**Directions for this task**
Reproduce the records exactly through the line with "gray rectangle: moved 16 px up".

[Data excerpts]
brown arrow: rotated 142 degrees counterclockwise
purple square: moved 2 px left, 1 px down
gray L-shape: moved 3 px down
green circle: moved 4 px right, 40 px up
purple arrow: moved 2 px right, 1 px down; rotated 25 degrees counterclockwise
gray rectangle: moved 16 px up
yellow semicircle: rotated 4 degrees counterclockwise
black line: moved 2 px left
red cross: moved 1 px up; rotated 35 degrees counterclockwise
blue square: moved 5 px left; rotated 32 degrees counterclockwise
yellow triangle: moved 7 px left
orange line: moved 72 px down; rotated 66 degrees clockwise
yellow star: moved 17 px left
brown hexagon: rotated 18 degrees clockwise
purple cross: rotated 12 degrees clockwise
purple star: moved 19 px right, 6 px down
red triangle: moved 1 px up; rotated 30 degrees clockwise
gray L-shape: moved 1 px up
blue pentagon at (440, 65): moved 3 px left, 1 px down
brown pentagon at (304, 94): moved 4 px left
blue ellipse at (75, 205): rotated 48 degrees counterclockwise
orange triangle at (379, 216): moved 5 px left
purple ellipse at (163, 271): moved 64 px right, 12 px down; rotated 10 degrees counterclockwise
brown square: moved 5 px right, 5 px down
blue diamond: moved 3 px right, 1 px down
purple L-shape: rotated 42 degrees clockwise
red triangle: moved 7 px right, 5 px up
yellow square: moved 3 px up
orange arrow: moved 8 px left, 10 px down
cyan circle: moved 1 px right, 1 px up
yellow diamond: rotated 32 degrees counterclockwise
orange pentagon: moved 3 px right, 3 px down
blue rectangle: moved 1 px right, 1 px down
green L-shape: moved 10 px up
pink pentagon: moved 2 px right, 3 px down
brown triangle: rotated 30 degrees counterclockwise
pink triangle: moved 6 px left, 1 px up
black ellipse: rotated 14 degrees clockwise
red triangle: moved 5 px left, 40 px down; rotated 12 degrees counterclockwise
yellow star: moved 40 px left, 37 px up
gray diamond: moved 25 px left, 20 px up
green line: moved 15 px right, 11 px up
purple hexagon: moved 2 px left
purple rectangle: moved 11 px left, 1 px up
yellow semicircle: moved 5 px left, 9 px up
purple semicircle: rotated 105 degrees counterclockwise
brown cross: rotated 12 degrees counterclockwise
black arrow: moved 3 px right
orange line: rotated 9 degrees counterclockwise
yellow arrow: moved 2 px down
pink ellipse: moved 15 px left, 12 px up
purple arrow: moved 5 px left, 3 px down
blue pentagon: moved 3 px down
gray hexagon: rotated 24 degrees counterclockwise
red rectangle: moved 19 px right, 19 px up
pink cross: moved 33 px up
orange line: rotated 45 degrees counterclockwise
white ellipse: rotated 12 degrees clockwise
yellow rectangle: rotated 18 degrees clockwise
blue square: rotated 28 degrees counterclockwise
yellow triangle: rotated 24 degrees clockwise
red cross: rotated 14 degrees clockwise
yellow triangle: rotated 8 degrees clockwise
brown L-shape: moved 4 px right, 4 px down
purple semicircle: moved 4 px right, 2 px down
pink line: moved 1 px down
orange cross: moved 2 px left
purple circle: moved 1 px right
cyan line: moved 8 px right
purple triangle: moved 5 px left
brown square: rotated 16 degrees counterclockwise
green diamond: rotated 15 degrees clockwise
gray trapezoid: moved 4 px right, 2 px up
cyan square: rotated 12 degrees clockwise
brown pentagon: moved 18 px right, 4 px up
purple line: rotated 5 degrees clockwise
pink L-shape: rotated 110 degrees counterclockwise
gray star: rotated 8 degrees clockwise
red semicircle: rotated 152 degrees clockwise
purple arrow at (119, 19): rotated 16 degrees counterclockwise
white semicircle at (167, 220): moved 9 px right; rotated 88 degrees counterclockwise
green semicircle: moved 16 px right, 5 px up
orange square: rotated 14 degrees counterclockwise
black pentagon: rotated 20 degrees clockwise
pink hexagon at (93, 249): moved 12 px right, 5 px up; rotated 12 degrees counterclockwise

**Solution for this task**
brown arrow: rotated 142 degrees counterclockwise
purple square: moved 2 px left, 1 px down
gray L-shape: moved 3 px down
green circle: moved 4 px right, 40 px up
purple arrow: moved 2 px right, 1 px down; rotated 25 degrees counterclockwise
gray rectangle: moved 16 px up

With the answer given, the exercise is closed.